***** Study material

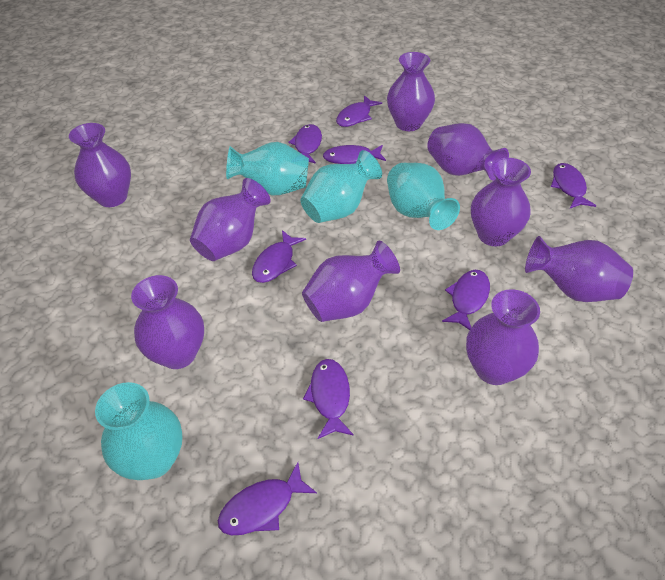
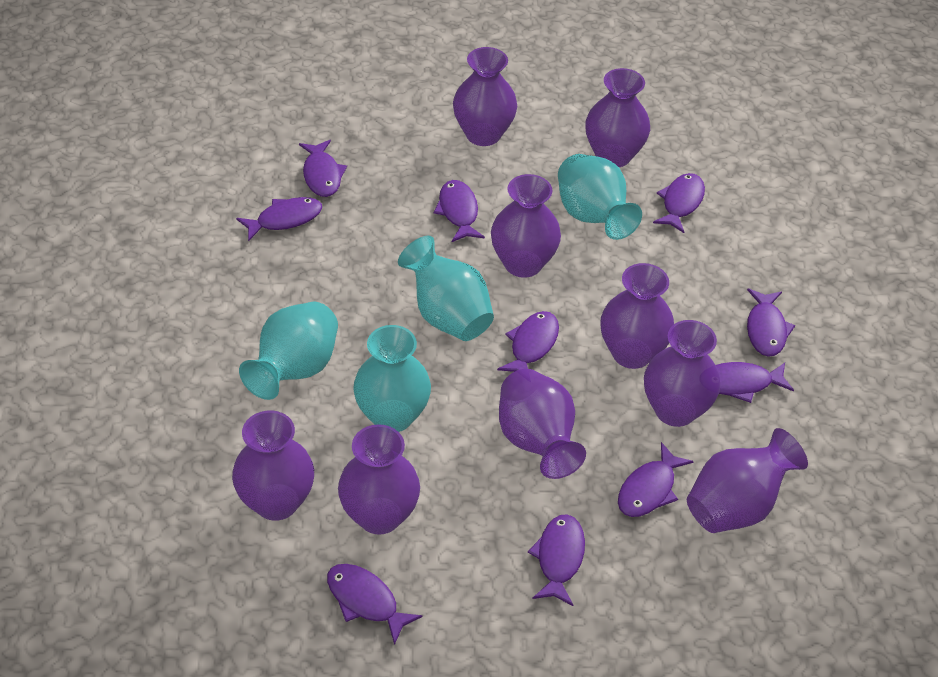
purple fish: 8 -> 10

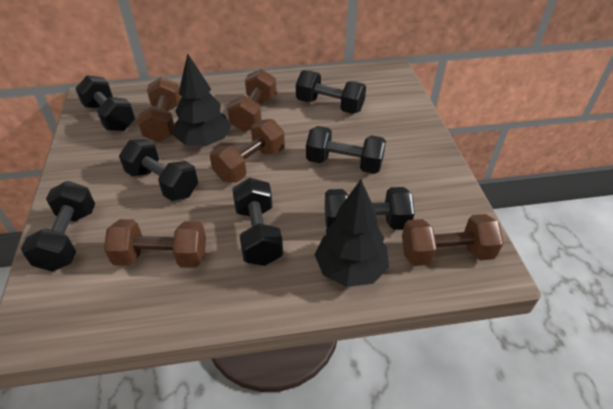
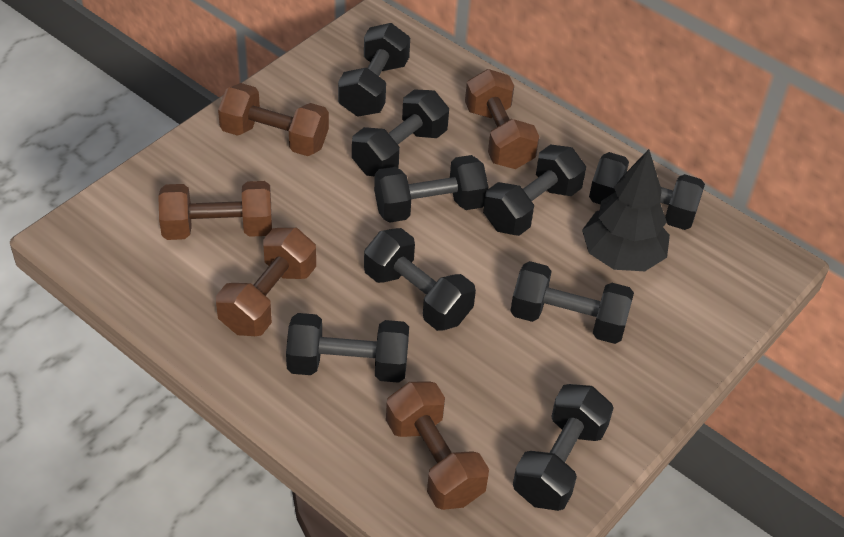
black dumbbell: 7 -> 9
black tree: 2 -> 1

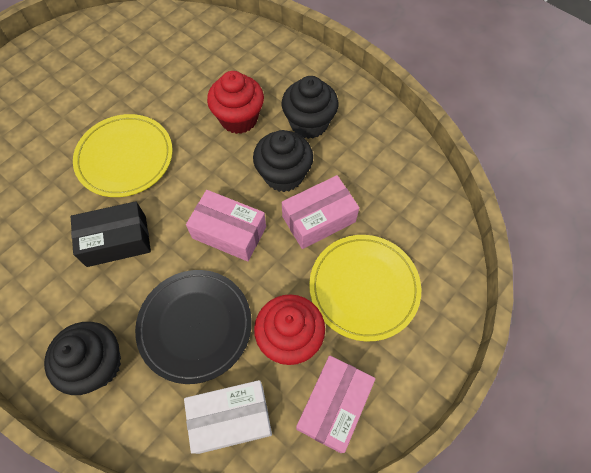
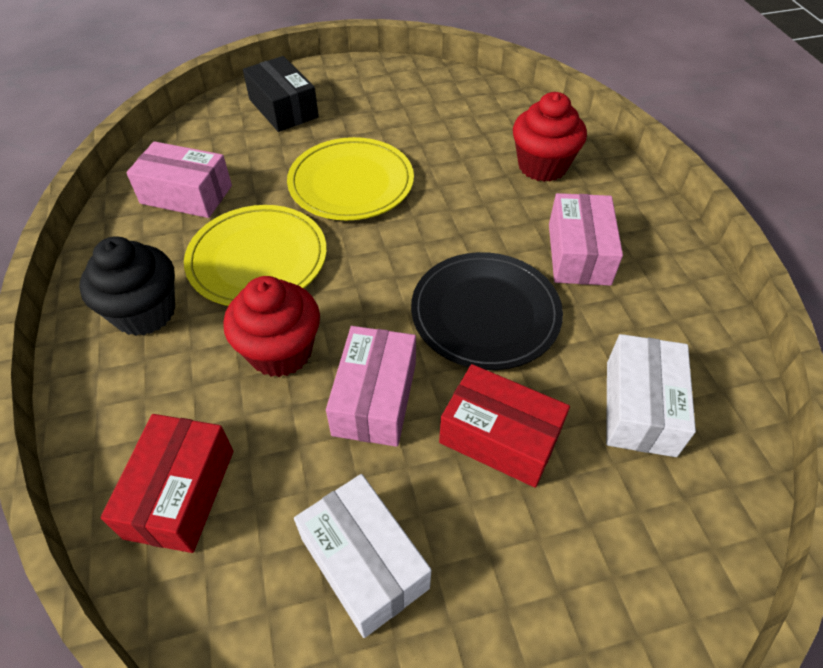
black cupcake: 3 -> 1
red box: 0 -> 2
white box: 1 -> 2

**********

§ **Problem details**
Using the word "black" as the filter, copy each matching line from the material.

§ **Output of the task**
black dumbbell: 7 -> 9
black tree: 2 -> 1
black cupcake: 3 -> 1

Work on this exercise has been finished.